EXERCISE REQUIREMENTS: Restate word for word the lines of the data below, from the first through the one that has "green square: (87, 232) -> (56, 173), moved".

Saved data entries

##############################

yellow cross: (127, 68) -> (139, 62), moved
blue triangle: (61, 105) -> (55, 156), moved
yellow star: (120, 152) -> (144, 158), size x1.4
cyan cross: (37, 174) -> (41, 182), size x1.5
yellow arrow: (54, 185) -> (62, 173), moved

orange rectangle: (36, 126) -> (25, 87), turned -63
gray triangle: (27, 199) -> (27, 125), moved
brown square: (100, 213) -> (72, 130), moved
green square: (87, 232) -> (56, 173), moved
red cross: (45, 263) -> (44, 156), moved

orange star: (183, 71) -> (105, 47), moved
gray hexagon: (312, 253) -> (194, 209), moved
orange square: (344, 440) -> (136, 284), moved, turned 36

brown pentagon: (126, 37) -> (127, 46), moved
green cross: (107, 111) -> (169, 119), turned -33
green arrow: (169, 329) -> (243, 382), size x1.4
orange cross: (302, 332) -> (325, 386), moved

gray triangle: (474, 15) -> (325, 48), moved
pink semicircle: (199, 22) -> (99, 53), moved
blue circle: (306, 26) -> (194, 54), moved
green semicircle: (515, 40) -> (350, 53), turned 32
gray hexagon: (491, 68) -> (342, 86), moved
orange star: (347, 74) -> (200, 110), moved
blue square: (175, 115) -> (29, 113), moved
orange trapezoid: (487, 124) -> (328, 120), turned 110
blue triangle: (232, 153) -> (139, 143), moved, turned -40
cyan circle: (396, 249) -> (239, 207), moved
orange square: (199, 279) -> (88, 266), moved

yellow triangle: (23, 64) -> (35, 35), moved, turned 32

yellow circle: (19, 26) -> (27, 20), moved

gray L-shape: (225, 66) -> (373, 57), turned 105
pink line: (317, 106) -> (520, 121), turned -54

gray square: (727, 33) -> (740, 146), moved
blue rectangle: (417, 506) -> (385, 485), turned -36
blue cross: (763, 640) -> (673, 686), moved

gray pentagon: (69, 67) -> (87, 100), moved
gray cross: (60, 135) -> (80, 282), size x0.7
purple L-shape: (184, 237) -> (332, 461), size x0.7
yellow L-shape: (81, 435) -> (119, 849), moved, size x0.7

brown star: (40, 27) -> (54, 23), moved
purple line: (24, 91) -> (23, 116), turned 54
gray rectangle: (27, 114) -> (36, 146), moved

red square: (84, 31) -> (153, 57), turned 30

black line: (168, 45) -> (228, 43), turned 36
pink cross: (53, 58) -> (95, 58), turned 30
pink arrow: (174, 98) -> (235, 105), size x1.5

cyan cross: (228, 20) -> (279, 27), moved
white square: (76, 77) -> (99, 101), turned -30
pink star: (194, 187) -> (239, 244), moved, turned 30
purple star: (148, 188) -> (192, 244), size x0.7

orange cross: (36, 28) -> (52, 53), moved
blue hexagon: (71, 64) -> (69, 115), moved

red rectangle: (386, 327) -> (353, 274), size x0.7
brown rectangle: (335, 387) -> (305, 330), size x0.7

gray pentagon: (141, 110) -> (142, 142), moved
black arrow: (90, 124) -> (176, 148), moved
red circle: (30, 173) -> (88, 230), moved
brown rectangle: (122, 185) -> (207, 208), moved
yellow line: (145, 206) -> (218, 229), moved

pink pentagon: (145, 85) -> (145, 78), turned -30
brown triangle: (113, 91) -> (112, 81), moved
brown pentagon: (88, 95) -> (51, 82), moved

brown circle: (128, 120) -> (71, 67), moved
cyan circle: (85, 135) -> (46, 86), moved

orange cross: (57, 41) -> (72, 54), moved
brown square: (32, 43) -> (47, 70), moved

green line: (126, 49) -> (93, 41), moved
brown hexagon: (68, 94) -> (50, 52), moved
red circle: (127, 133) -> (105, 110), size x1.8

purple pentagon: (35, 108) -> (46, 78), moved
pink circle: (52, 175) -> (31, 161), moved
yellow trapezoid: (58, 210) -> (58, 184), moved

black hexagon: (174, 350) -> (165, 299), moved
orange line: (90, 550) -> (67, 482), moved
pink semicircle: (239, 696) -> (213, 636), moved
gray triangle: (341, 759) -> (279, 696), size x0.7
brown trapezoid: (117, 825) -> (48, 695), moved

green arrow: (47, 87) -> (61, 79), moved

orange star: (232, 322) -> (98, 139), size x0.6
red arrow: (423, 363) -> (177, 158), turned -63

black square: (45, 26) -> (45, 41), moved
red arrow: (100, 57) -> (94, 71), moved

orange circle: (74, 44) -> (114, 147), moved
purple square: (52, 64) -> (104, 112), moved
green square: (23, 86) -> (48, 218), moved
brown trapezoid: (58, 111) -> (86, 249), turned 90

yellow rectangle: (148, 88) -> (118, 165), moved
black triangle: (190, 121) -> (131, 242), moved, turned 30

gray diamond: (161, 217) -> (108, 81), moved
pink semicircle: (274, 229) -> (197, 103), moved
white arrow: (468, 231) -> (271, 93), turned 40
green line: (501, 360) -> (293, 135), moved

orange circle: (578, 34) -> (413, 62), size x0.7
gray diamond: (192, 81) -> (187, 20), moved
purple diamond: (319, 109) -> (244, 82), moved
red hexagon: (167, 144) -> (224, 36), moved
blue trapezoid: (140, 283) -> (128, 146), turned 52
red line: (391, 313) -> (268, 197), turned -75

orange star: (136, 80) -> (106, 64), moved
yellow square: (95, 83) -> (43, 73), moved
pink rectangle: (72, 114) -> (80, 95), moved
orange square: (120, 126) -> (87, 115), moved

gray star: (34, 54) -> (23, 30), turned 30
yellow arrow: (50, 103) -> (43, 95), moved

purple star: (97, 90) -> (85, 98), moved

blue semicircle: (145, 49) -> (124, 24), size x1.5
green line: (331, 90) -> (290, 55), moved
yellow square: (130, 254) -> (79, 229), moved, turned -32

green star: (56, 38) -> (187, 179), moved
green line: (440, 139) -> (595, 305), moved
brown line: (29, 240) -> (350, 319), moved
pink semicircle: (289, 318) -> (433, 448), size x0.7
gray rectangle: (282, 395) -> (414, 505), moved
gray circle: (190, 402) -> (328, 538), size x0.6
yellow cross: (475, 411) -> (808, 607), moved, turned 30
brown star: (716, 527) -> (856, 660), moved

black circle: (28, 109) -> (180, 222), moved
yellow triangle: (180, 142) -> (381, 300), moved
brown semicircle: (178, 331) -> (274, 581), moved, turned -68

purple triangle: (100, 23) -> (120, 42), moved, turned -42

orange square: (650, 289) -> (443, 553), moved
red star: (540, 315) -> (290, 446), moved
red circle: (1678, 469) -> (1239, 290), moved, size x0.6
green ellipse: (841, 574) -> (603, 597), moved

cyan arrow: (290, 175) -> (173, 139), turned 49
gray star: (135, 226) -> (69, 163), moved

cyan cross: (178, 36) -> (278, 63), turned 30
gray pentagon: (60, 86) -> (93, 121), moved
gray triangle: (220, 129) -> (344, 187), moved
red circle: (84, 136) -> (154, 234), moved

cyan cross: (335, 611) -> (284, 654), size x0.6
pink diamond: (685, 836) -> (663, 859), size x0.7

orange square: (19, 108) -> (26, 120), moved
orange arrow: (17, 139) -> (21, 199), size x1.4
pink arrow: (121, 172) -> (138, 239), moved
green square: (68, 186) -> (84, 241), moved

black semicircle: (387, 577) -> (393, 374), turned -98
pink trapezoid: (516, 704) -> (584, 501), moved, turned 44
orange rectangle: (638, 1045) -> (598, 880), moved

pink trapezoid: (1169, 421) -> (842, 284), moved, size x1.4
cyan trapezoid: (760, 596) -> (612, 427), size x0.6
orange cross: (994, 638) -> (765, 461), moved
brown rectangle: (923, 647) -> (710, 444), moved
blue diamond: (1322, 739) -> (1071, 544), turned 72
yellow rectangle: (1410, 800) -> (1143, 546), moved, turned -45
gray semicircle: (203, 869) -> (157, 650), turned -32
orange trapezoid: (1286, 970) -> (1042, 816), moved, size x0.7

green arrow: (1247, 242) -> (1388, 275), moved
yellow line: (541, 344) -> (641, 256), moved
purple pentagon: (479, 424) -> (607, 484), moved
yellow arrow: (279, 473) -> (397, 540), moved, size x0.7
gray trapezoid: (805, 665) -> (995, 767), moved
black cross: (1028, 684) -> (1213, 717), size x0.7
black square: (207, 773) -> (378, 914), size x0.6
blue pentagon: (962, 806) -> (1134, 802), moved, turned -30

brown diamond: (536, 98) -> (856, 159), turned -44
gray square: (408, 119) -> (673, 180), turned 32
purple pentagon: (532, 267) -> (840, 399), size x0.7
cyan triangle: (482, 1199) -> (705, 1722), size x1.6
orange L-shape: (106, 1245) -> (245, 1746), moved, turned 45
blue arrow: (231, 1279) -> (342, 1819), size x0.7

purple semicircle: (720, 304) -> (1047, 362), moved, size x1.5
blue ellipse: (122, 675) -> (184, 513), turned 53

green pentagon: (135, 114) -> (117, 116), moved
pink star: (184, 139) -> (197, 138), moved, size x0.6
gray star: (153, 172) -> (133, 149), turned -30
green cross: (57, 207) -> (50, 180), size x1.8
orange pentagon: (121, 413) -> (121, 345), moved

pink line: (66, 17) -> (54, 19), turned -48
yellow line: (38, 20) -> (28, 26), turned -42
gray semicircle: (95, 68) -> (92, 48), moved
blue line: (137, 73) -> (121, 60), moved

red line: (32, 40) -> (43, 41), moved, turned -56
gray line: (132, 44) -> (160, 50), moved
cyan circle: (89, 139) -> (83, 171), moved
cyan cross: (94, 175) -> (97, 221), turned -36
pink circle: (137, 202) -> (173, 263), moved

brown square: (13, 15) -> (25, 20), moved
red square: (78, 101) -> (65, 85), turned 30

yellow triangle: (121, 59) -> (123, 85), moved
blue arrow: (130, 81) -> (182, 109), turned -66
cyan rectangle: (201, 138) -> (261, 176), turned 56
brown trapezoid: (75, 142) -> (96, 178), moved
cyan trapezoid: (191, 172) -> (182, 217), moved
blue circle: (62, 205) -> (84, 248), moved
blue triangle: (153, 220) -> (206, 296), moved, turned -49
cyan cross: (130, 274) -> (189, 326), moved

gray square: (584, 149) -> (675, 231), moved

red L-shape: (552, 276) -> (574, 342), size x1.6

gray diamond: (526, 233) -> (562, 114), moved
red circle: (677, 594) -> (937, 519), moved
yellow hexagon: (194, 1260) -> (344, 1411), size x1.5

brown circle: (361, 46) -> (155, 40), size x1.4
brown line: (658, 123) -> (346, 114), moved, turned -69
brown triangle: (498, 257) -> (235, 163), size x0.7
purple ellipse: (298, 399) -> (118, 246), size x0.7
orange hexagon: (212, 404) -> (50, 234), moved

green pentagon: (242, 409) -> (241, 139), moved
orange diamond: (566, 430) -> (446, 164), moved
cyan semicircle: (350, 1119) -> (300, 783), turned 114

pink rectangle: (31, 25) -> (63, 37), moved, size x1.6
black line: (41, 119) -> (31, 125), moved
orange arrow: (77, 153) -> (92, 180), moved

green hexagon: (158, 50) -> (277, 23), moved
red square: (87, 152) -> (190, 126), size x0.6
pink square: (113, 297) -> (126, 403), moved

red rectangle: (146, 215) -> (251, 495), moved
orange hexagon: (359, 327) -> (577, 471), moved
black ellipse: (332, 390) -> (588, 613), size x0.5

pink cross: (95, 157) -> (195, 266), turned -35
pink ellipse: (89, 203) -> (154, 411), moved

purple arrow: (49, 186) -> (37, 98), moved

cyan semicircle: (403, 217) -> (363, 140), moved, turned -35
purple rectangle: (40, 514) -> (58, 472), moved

##############################

YOUR RESPONSE:
yellow cross: (127, 68) -> (139, 62), moved
blue triangle: (61, 105) -> (55, 156), moved
yellow star: (120, 152) -> (144, 158), size x1.4
cyan cross: (37, 174) -> (41, 182), size x1.5
yellow arrow: (54, 185) -> (62, 173), moved

orange rectangle: (36, 126) -> (25, 87), turned -63
gray triangle: (27, 199) -> (27, 125), moved
brown square: (100, 213) -> (72, 130), moved
green square: (87, 232) -> (56, 173), moved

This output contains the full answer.